## What is needed
I would like the lines below, from the one with "none -> red headphones [598,447,678,510]" through the one with "camera: 15 degrees right, 0 degrees up", copied exactly and without any pictures.

## Source material
----------

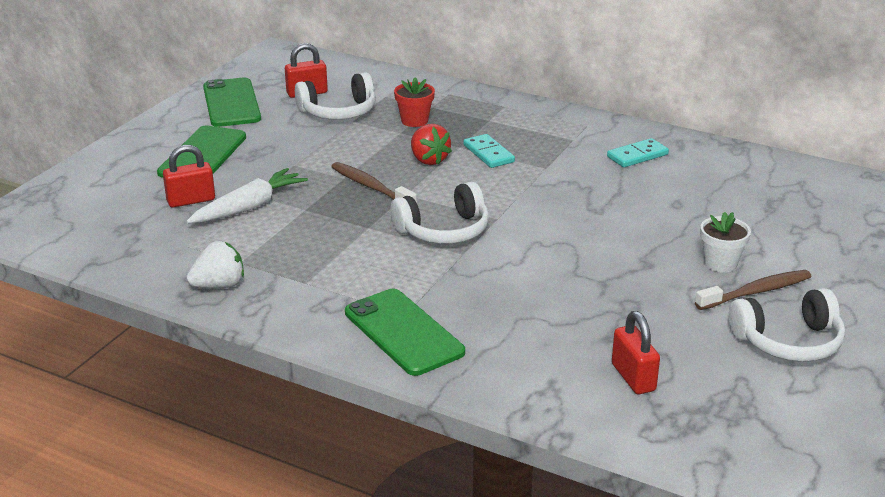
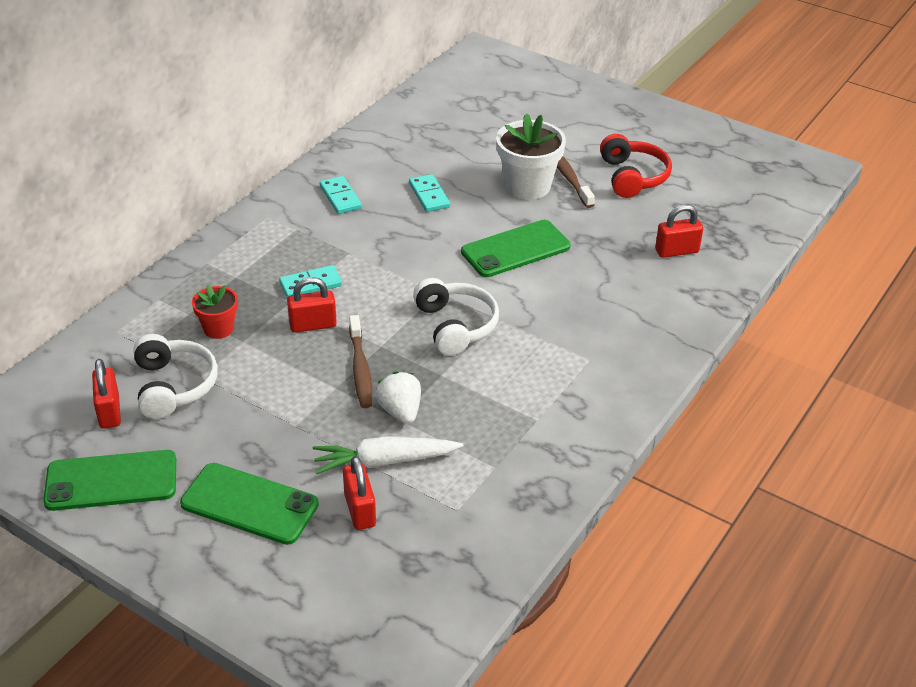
camera: 85 degrees left, 10 degrees up
white carrot [186,168,308,223] -> white carrot turned 60 degrees counterclockwise [313,436,464,474]
white strawberry [187,241,244,288] -> white strawberry moved to [376,372,421,424]
brown toothbrush [331,162,417,203] -> brown toothbrush turned 60 degrees counterclockwise [349,315,372,408]
green phone [345,289,465,376] -> green phone moved to [461,220,571,277]
red strawberry [411,124,452,165] -> red padlock [287,277,337,333]
white flower pot [700,212,751,273] -> white flower pot [496,113,566,200], size x1.75
white headphones [729,288,845,362] -> red headphones [600,134,672,198]
none -> turquoise domino [409,174,450,212]

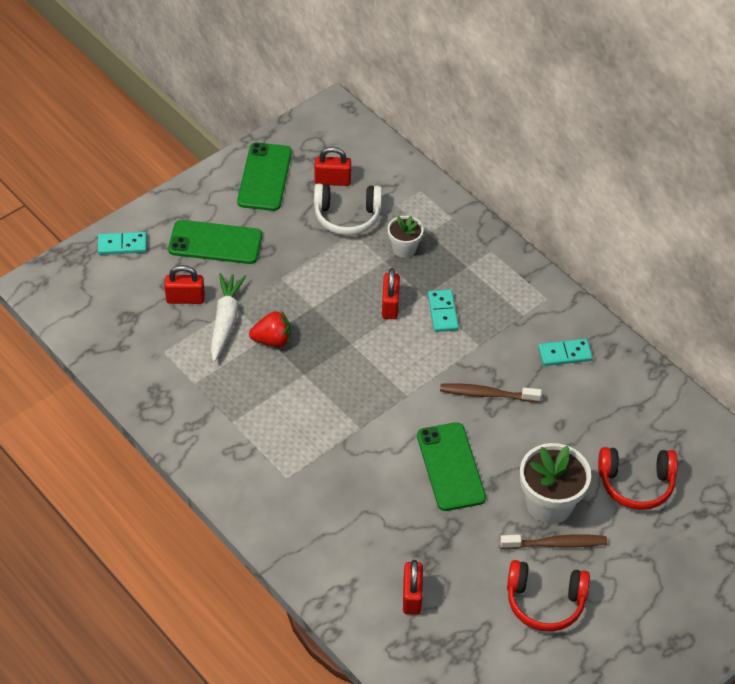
camera: 105 degrees right, 10 degrees up
green phone [180,463,319,545] -> green phone turned 60 degrees clockwise [168,220,262,264]
red flower pot [192,284,238,339] -> white flower pot [388,216,424,258]
brown toothbrush [349,315,372,408] -> brown toothbrush moved to [440,383,542,402]
white strawberry [376,372,421,424] -> red strawberry [249,311,291,347]
turquoise domino [409,174,450,212] -> turquoise domino moved to [98,232,147,255]
white headphones [413,278,499,356] -> none
none -> red headphones [598,447,678,510]

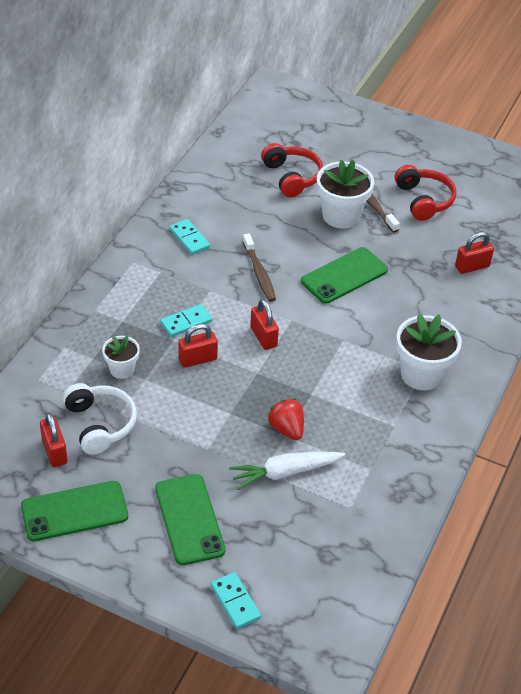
camera: 115 degrees left, 5 degrees down
red padlock [164,265,205,304] -> red padlock moved to [250,299,279,350]
none -> white flower pot [396,314,462,390]

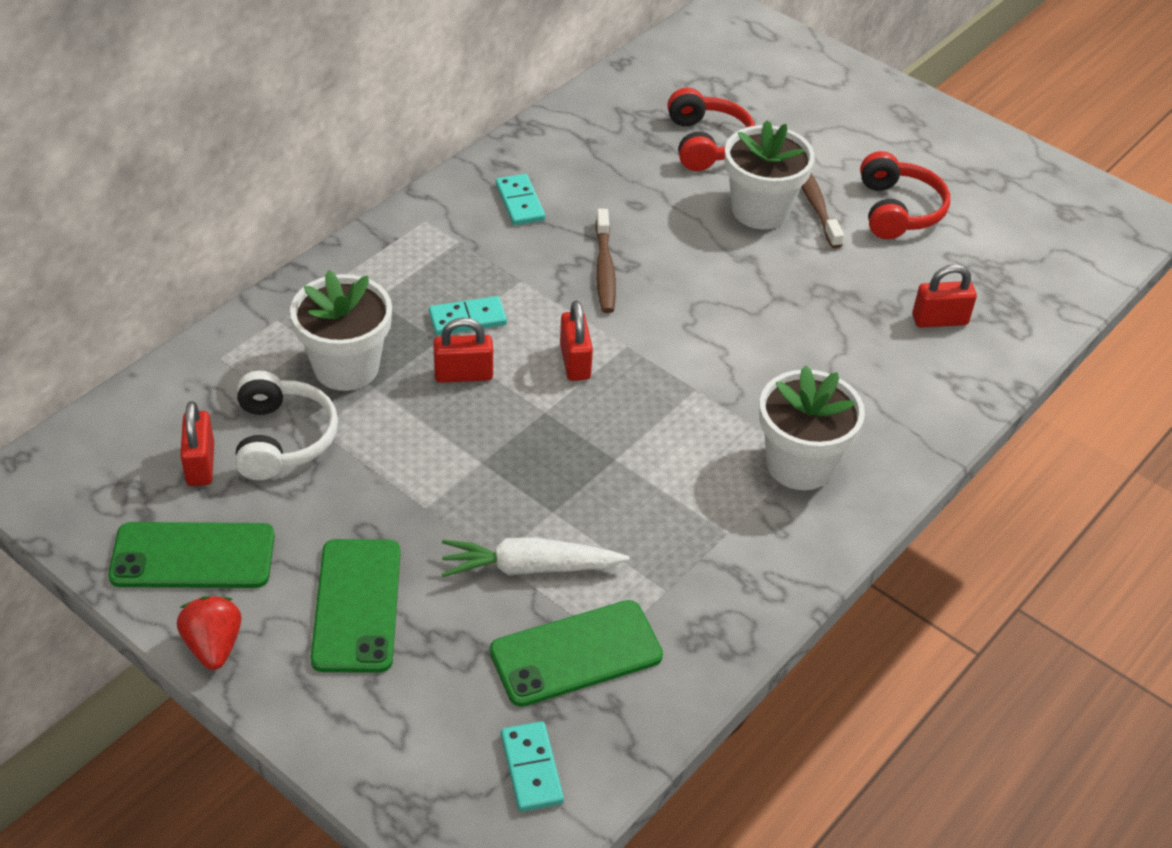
camera: 15 degrees right, 0 degrees up
white flower pot [102,335,140,379] -> white flower pot [290,270,392,391], size x1.75
turquoise domino [211,572,261,629] -> turquoise domino moved to [501,721,564,812]
red strawberry [267,399,304,440] -> red strawberry moved to [177,596,242,670]
green phone [301,247,388,304] -> green phone moved to [490,600,663,707]

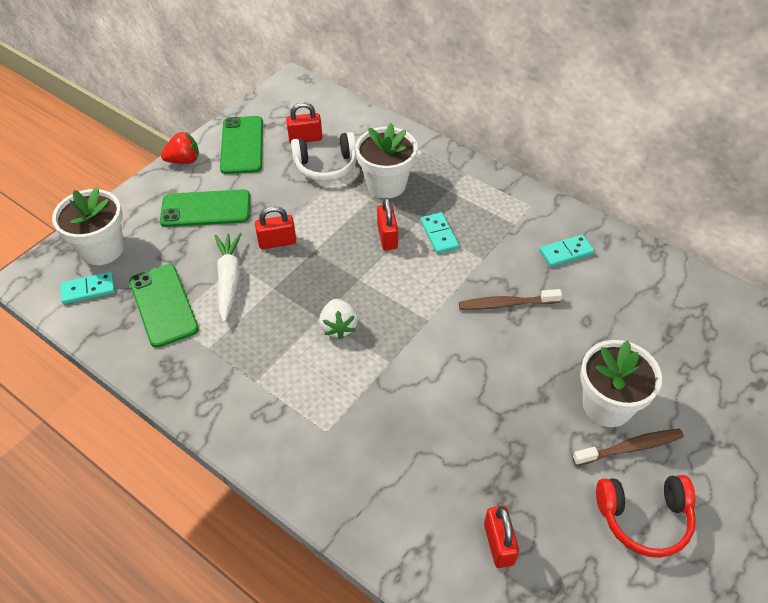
camera: 90 degrees right, 5 degrees up
red padlock [560,301,593,381] -> red padlock moved to [255,206,296,249]
red headphones [667,88,755,171] -> none
white flower pot [759,365,865,490] -> white flower pot moved to [52,187,124,265]
none -> white strawberry [319,299,358,339]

----------

## Expected answer
none -> red headphones [598,447,678,510]

camera: 115 degrees left, 5 degrees down
red padlock [164,265,205,304] -> red padlock moved to [250,299,279,350]
none -> white flower pot [396,314,462,390]

camera: 15 degrees right, 0 degrees up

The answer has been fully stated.